(Beginning of Data provided)

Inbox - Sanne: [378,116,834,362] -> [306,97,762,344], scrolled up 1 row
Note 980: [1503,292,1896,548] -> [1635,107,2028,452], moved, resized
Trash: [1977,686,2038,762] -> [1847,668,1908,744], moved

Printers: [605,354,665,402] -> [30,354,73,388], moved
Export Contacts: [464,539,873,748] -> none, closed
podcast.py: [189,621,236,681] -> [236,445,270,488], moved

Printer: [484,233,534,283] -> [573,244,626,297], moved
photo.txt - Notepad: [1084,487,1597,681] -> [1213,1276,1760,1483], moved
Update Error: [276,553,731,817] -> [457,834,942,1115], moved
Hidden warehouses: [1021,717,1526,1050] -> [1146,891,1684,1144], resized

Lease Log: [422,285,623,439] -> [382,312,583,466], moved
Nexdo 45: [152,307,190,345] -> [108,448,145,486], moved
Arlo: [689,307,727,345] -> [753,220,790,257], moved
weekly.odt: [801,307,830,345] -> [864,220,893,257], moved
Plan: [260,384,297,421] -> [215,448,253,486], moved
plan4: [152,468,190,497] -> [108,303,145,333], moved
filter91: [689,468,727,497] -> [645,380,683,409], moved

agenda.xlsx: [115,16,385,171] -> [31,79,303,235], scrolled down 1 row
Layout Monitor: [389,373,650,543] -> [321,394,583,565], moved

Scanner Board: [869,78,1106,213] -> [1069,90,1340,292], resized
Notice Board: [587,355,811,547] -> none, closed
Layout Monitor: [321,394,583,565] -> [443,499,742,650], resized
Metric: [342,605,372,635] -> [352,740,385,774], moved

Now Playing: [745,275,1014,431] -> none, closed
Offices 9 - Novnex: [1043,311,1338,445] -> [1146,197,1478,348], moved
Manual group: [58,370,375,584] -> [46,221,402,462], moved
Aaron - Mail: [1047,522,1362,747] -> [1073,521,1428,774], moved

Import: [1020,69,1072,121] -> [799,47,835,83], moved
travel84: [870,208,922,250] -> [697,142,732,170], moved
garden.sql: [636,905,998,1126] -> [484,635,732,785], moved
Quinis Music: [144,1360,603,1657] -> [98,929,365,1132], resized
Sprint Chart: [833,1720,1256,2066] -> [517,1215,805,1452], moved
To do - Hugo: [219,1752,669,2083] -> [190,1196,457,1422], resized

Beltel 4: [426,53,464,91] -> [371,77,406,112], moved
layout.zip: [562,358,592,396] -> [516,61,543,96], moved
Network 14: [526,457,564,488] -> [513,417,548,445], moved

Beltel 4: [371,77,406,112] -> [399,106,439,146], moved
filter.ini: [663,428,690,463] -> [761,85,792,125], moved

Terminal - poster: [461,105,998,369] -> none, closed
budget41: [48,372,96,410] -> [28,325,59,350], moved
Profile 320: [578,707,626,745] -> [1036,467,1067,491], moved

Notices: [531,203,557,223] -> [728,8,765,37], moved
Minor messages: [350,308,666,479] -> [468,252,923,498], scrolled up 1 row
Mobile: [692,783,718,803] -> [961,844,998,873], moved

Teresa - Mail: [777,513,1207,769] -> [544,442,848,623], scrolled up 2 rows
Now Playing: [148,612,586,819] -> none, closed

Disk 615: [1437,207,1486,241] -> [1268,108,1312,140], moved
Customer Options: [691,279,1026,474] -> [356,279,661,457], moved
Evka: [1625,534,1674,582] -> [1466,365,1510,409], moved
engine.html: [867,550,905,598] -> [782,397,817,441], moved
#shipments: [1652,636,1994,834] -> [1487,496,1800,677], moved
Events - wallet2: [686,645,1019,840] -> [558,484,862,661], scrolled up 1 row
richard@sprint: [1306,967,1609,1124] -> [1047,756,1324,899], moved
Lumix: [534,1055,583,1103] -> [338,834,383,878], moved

(End of Data provided)

Work out how many lines of the material contain the word "Monitor" and answer with that number only.

- _Solution to this problem_
2